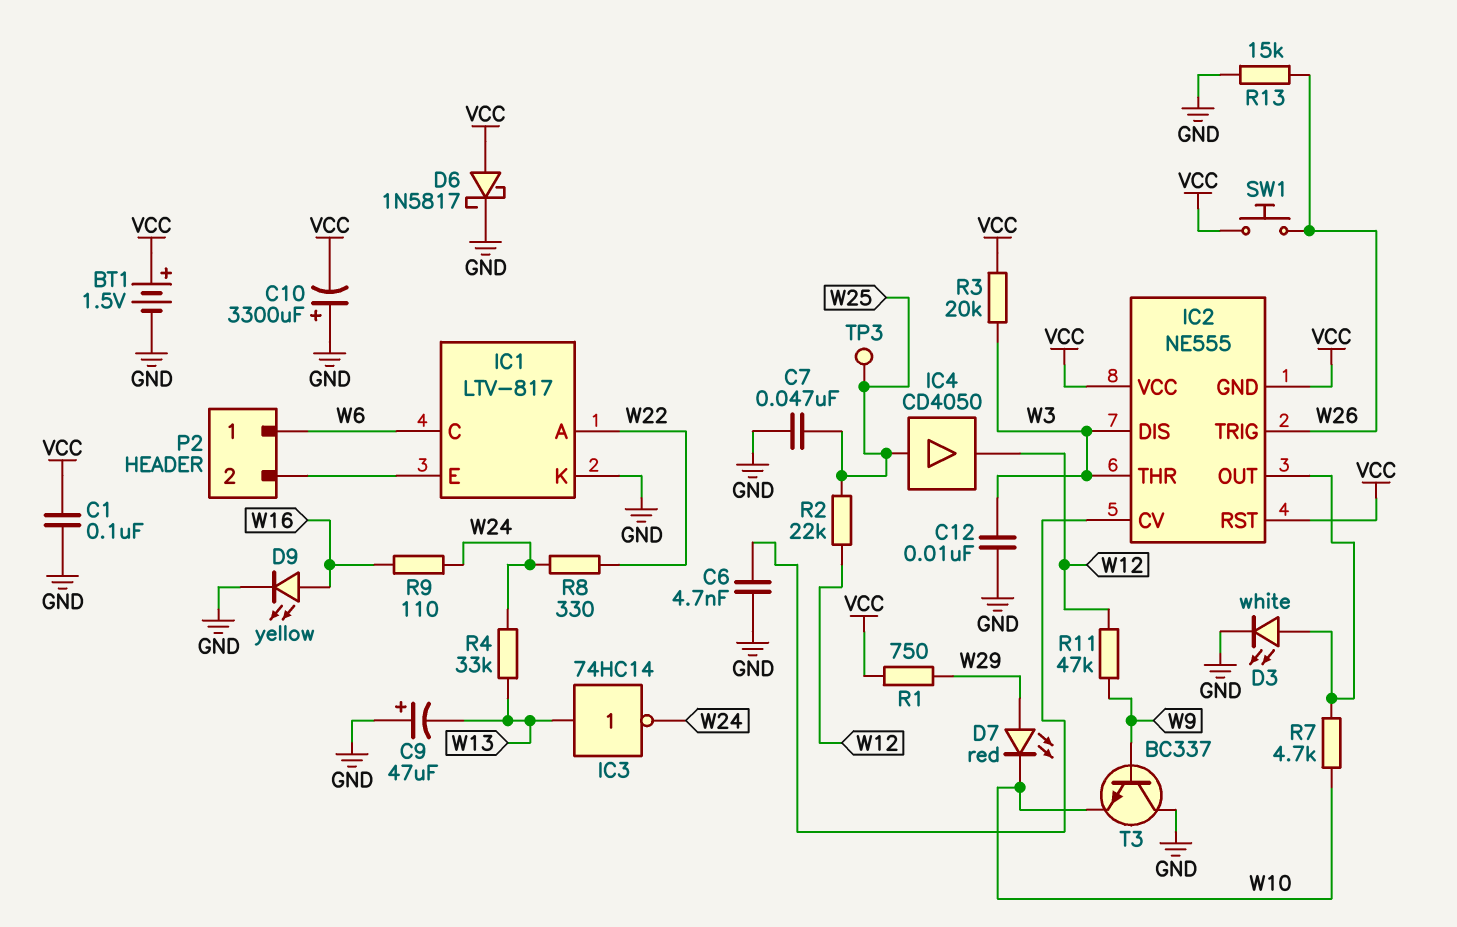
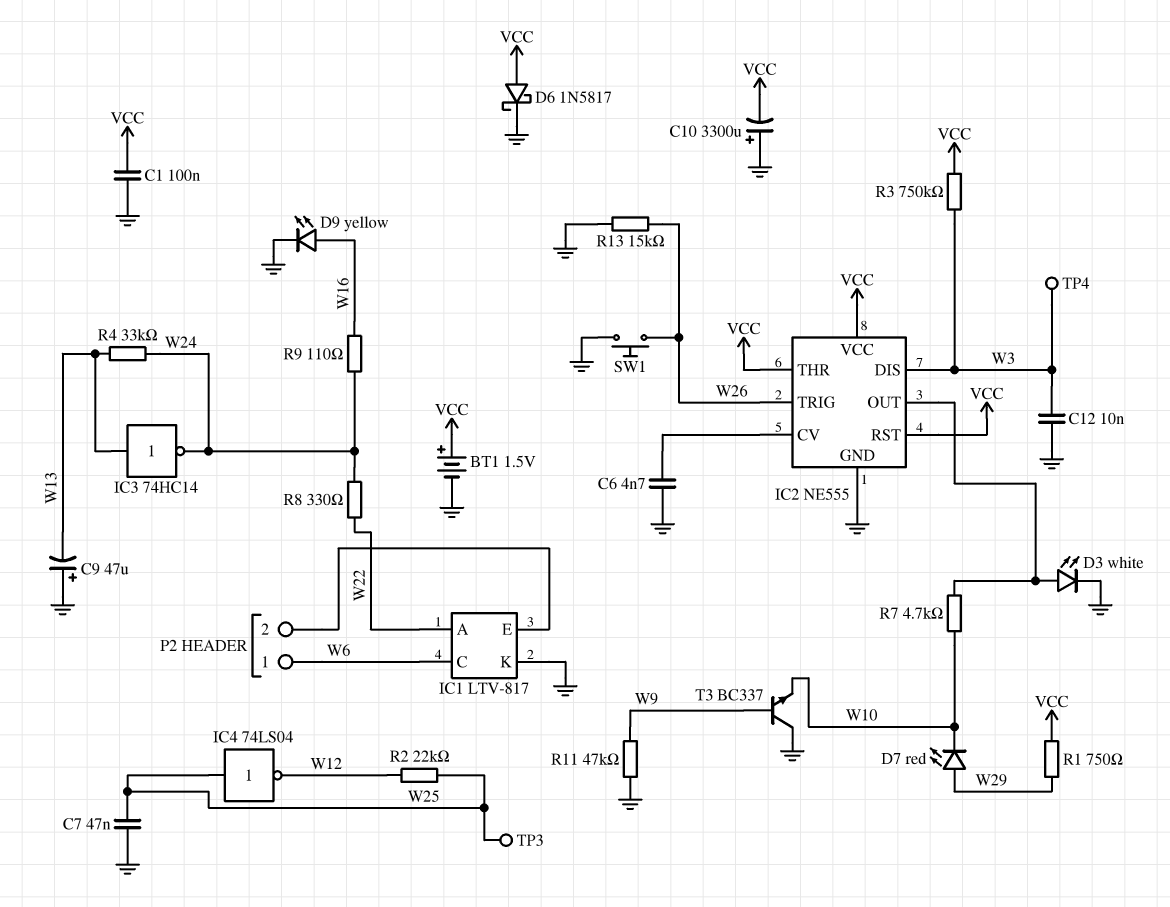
IC2 pin GND: VCC -> GND
IC2 pin THR: W3 -> VCC
IC4: buffer CD4050 (in W25, out W12) -> NOT 74LS04 (in W25, out W12)
R3: 20k (VCC, W3) -> 750k (VCC, W3)
R11: 47k (W9, W12) -> 47k (GND, W9)
SW1: button (VCC, W26) -> button (GND, W26)
TP4: none -> test point (W3)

◆ ◆ ◆

Return exactly the lines of the listing that run from the one containing "R11: 47k (W9, W12) -> 47k (GND, W9)" through the last, and no others.

(Answer box):
R11: 47k (W9, W12) -> 47k (GND, W9)
SW1: button (VCC, W26) -> button (GND, W26)
TP4: none -> test point (W3)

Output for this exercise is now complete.